## Your instructions
After finding the line containing "(242, 178) = (766, 209): orange" below, please output that line and each following one through the line containing "(462, 193) = (725, 430): orange", exactly as written.

───

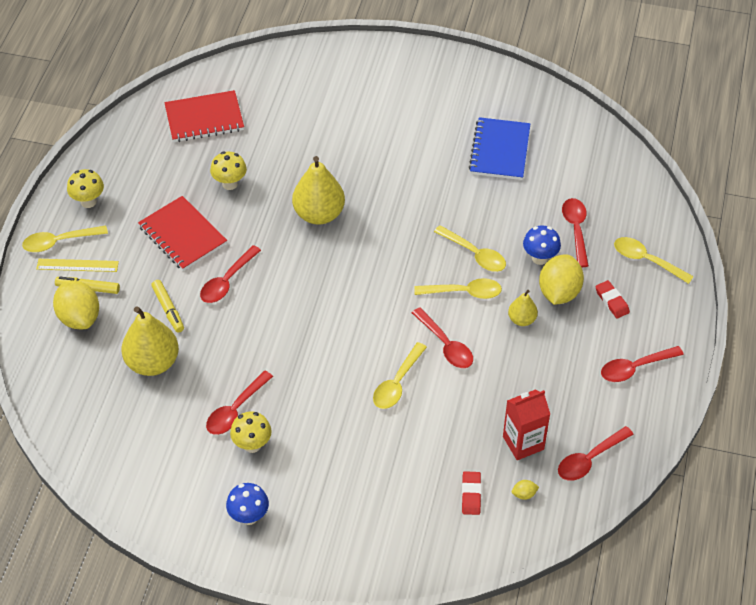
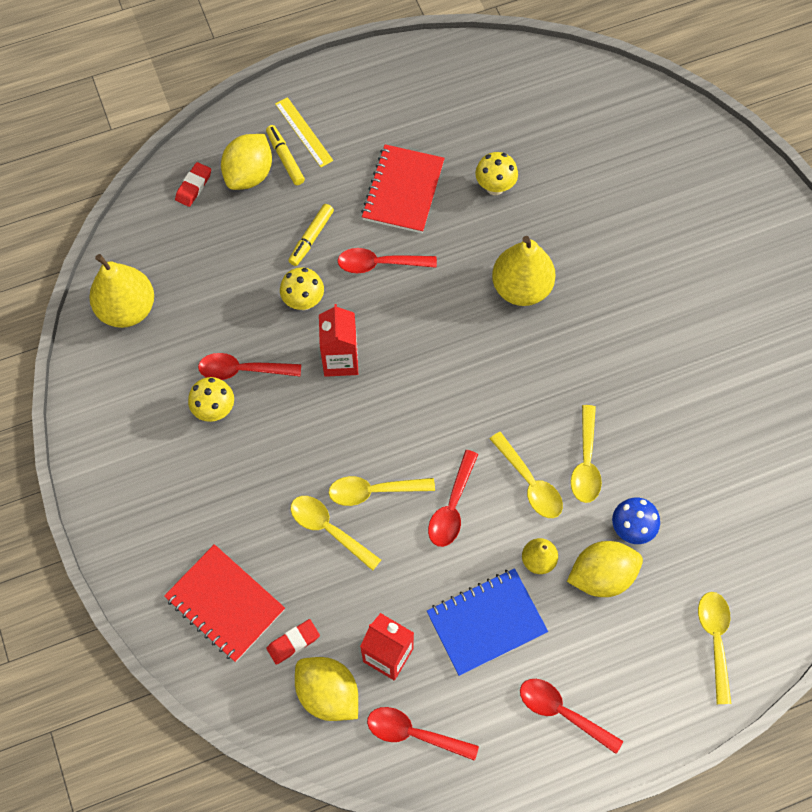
camera: 55 degrees right, 15 degrees up
(59, 242) = (318, 99): yellow spoon -> yellow spoon (329, 529)
(88, 202) = (380, 89): yellow mushroom -> yellow mushroom (303, 301)
(152, 362) = (244, 266): yellow pear -> yellow pear (127, 309)
(204, 118) = (555, 111): red notebook -> red notebook (225, 604)
(249, 516) = (138, 459): blue mushroom -> none
(281, 346) = (340, 360): none -> red carton
(499, 151) = (742, 400): blue notebook -> blue notebook (486, 622)
(524, 494) = (328, 693): yellow lemon -> yellow lemon, size x2.44
(576, 230) = (698, 542): red spoon -> none
(612, 301) = (631, 636): red eraser -> red eraser (193, 186)

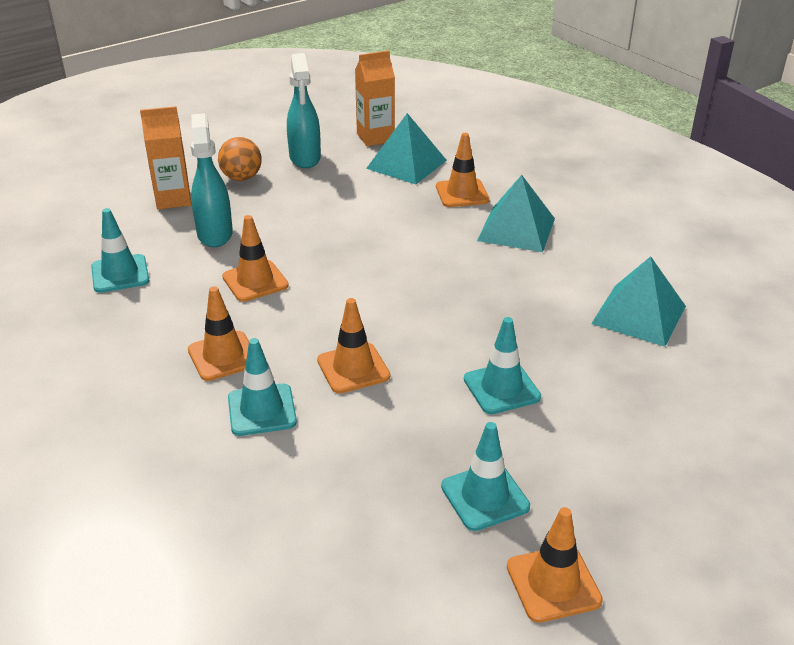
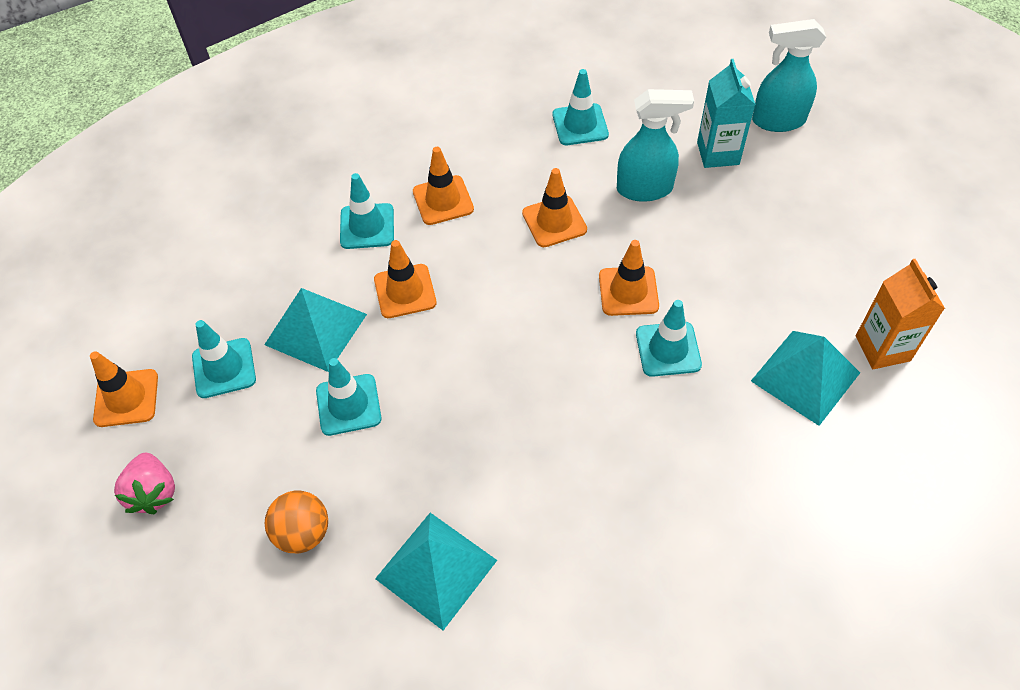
camera: 100 degrees right, 20 degrees up
(173, 199) = (718, 153): orange carton -> turquoise carton
(242, 178) = (766, 209): orange ball -> orange ball (303, 533)
(305, 158) = (817, 269): turquoise spray bottle -> turquoise spray bottle (777, 121)
(394, 218) = (668, 349): none -> turquoise traffic cone
(462, 193) = (725, 430): orange traffic cone -> orange traffic cone (628, 291)
(516, 229) = (633, 477): turquoise pyramid -> turquoise pyramid (316, 329)
(660, 521) = (153, 493): none -> pink strawberry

───

## Completed task
(242, 178) = (766, 209): orange ball -> orange ball (303, 533)
(305, 158) = (817, 269): turquoise spray bottle -> turquoise spray bottle (777, 121)
(394, 218) = (668, 349): none -> turquoise traffic cone
(462, 193) = (725, 430): orange traffic cone -> orange traffic cone (628, 291)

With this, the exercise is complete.